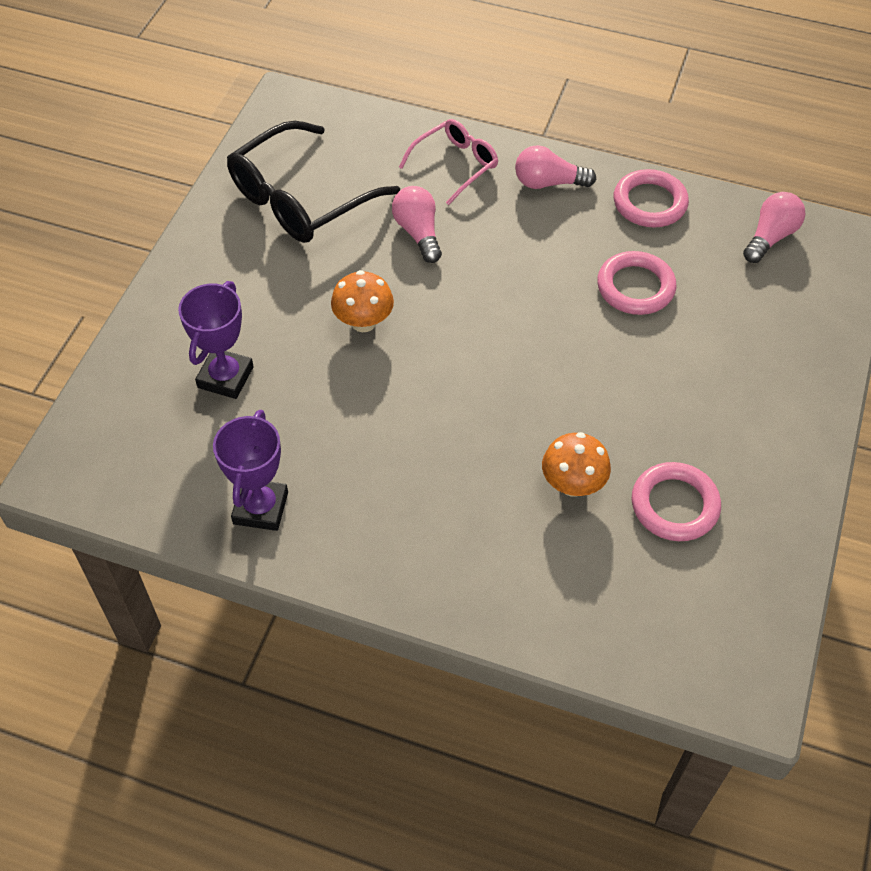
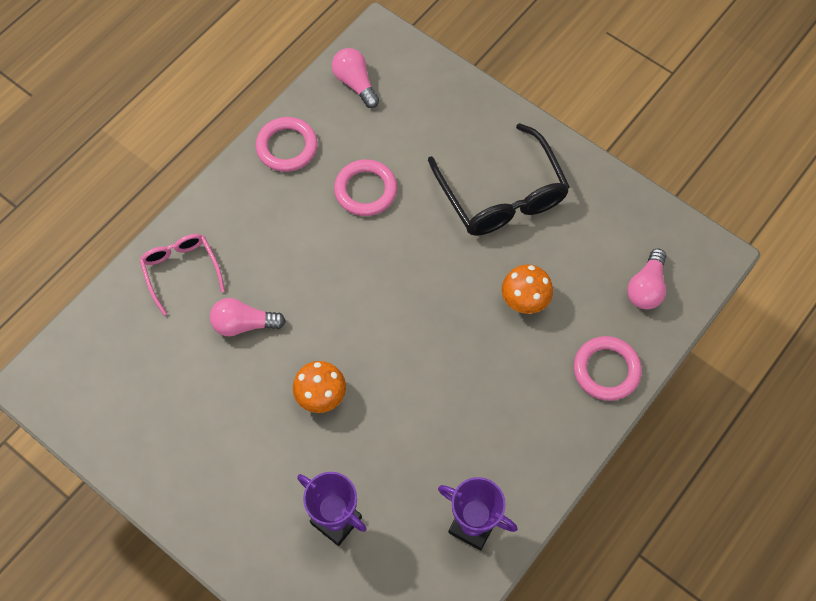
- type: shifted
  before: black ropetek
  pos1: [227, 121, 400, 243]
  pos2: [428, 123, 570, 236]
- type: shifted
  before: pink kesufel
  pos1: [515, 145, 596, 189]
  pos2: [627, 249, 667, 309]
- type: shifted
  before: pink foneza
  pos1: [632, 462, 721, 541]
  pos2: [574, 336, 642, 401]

== TASK STATEMENT ==
Where a picture appears, skip it; repeat everything else in the data exactly.

== RESULT ==
- type: shifted
  before: black ropetek
  pos1: [227, 121, 400, 243]
  pos2: [428, 123, 570, 236]
- type: shifted
  before: pink kesufel
  pos1: [515, 145, 596, 189]
  pos2: [627, 249, 667, 309]
- type: shifted
  before: pink foneza
  pos1: [632, 462, 721, 541]
  pos2: [574, 336, 642, 401]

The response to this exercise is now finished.